#### About this task:
Transcribe the data exactly, omitting whatever pictures it holds.
Data provided Block Start
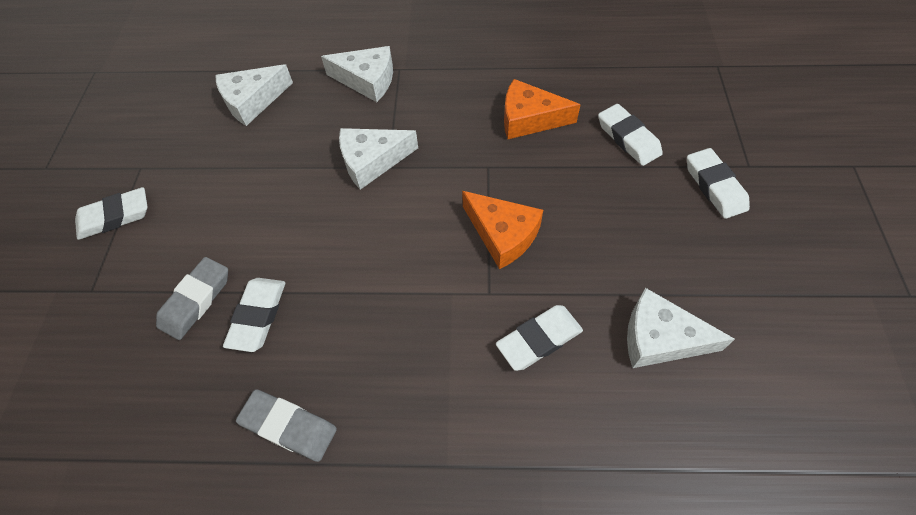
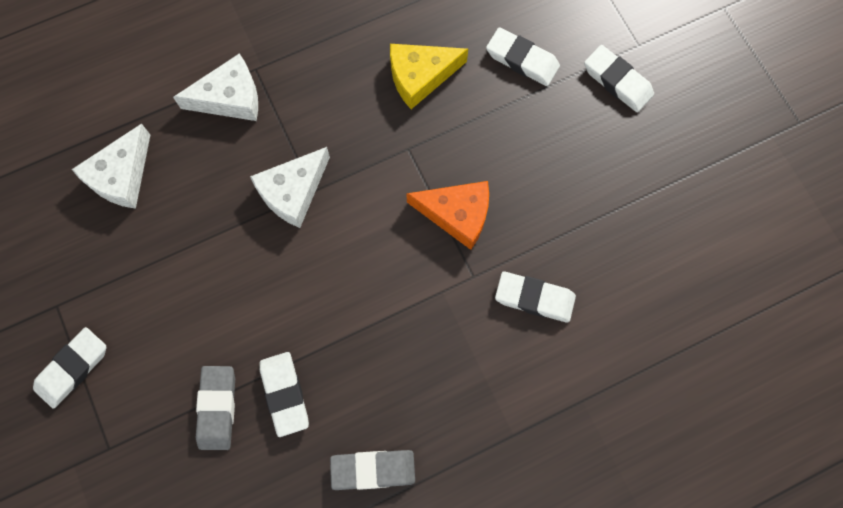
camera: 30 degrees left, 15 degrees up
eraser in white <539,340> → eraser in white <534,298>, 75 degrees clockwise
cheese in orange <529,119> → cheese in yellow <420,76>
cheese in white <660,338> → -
Data provided Block End
#### Solution below:
camera: 30 degrees left, 15 degrees up
eraser in white <539,340> → eraser in white <534,298>, 75 degrees clockwise
cheese in orange <529,119> → cheese in yellow <420,76>
cheese in white <660,338> → -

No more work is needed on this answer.